## TASK OBJECTIVE
Could you return all of the records exactly, minus their images?

── DATA EXTRACT ──

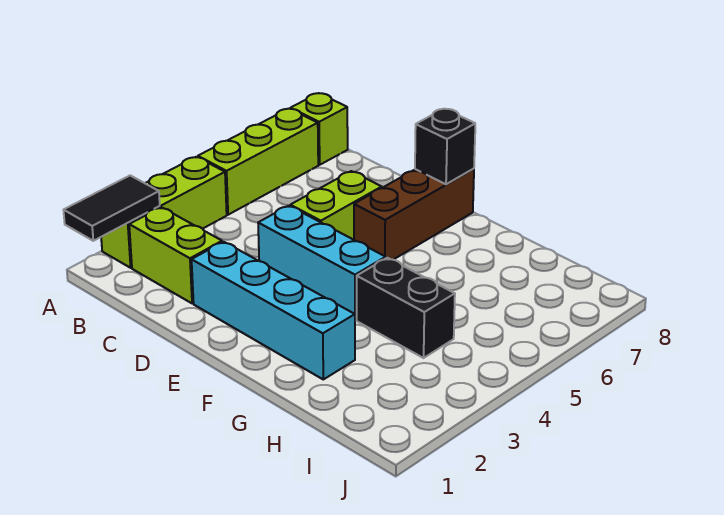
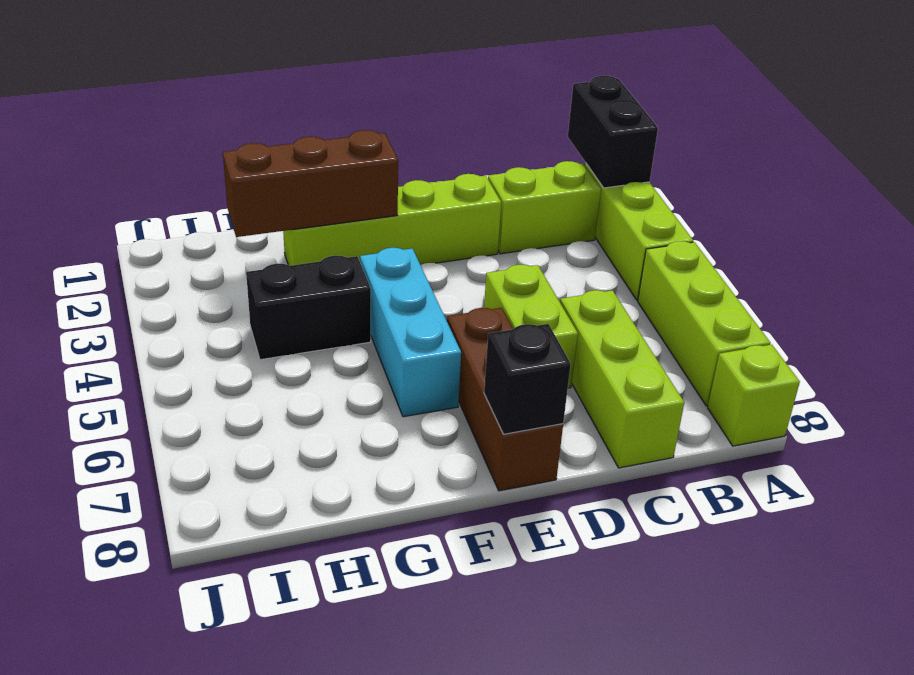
black tile A1:A2 level 2 -> black brick A1:A2 level 2
none -> lime brick C6:C8 level 1
cyan brick D2:G2 level 1 -> lime brick D2:G2 level 1
cyan brick D4:F4 level 1 -> cyan brick F4:F6 level 1
none -> brown brick F2:H2 level 2

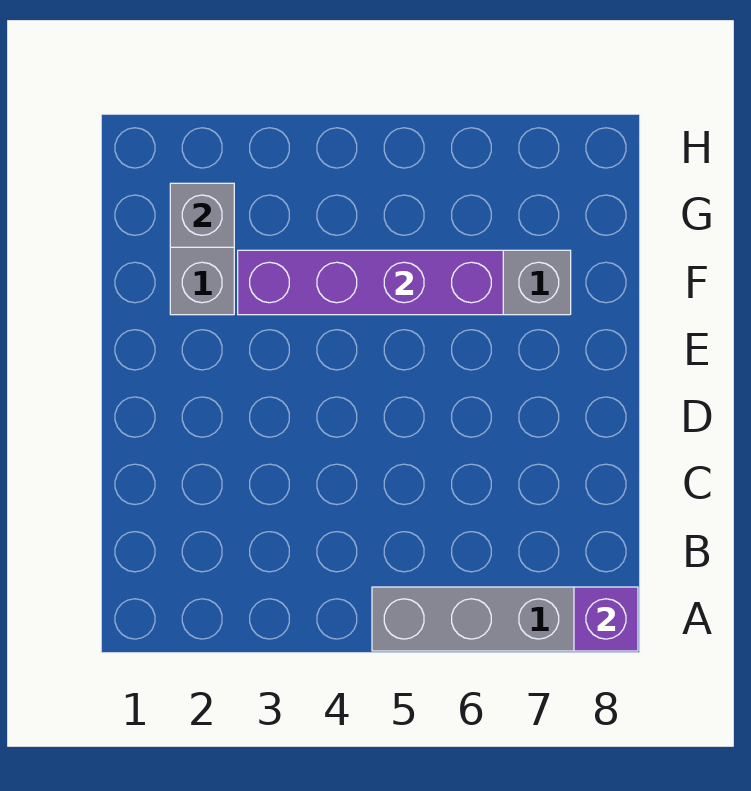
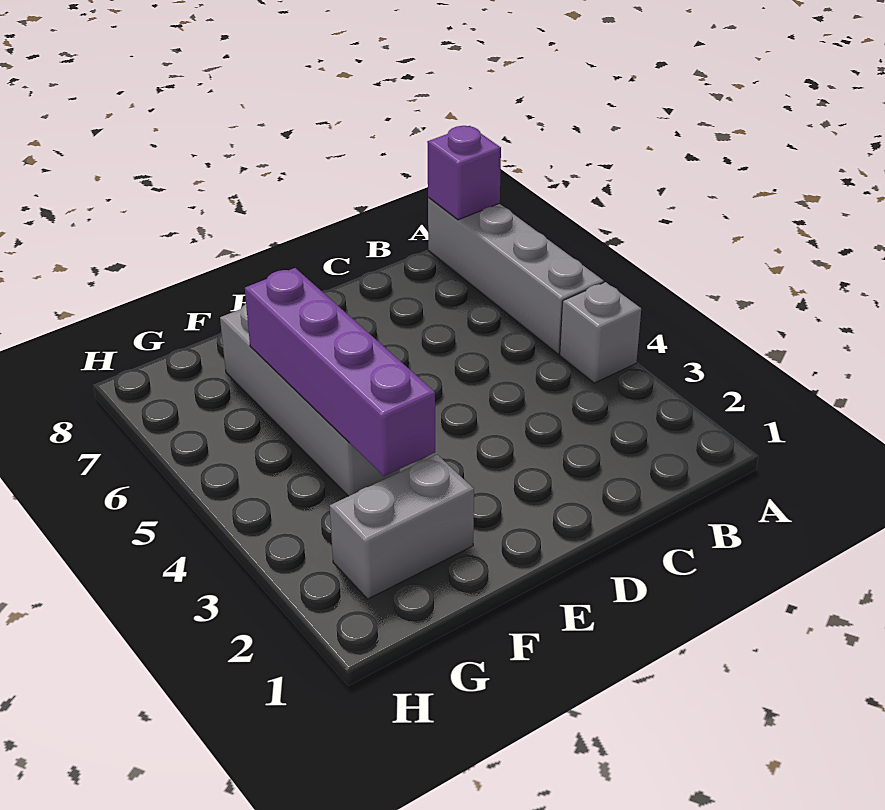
grey brick G2 level 2 -> grey brick A4 level 1

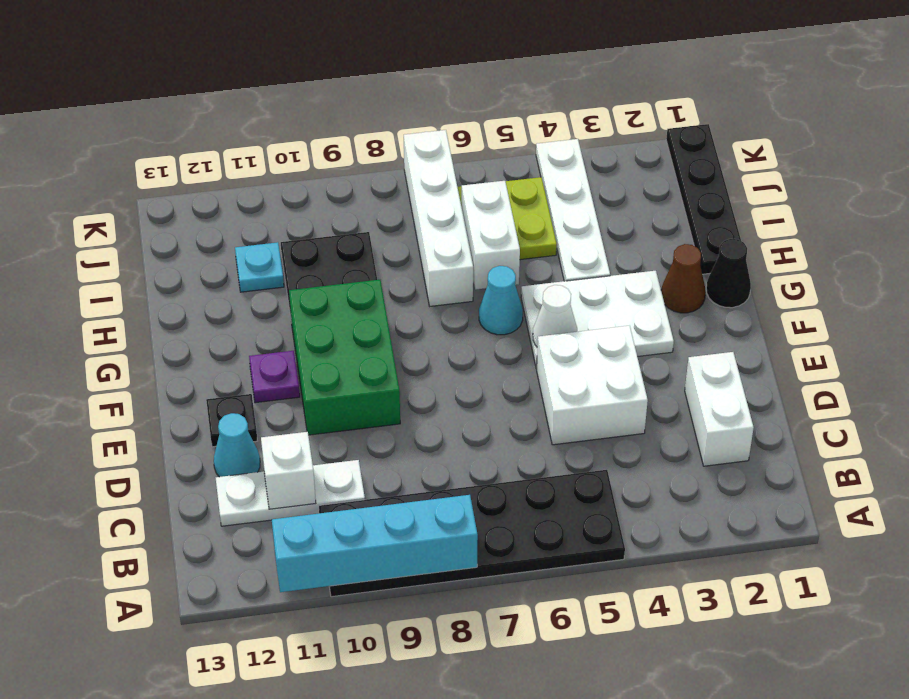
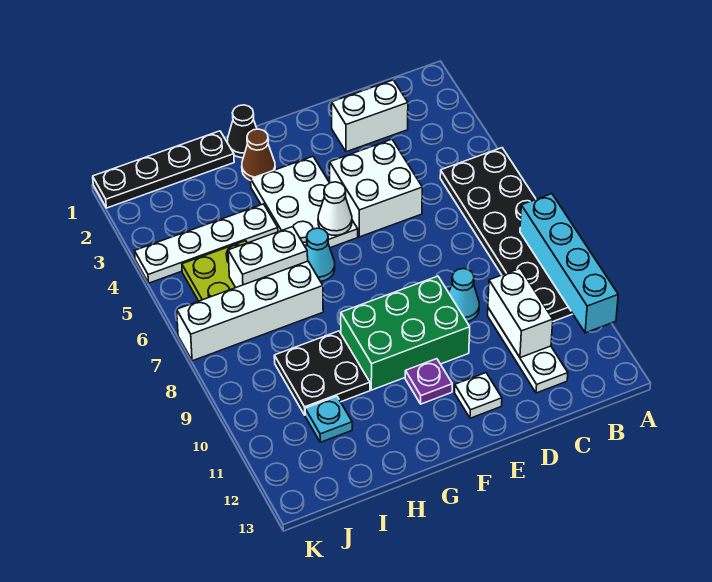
white brick C11 level 2 -> white brick C10:C11 level 2
cyan cone D12 level 1 -> cyan cone D9 level 1
black plate E12 level 1 -> white plate E12 level 1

───

## SOLUTION TO THE EXERCISE
black tile A1:A2 level 2 -> black brick A1:A2 level 2
none -> lime brick C6:C8 level 1
cyan brick D2:G2 level 1 -> lime brick D2:G2 level 1
cyan brick D4:F4 level 1 -> cyan brick F4:F6 level 1
none -> brown brick F2:H2 level 2

grey brick G2 level 2 -> grey brick A4 level 1

white brick C11 level 2 -> white brick C10:C11 level 2
cyan cone D12 level 1 -> cyan cone D9 level 1
black plate E12 level 1 -> white plate E12 level 1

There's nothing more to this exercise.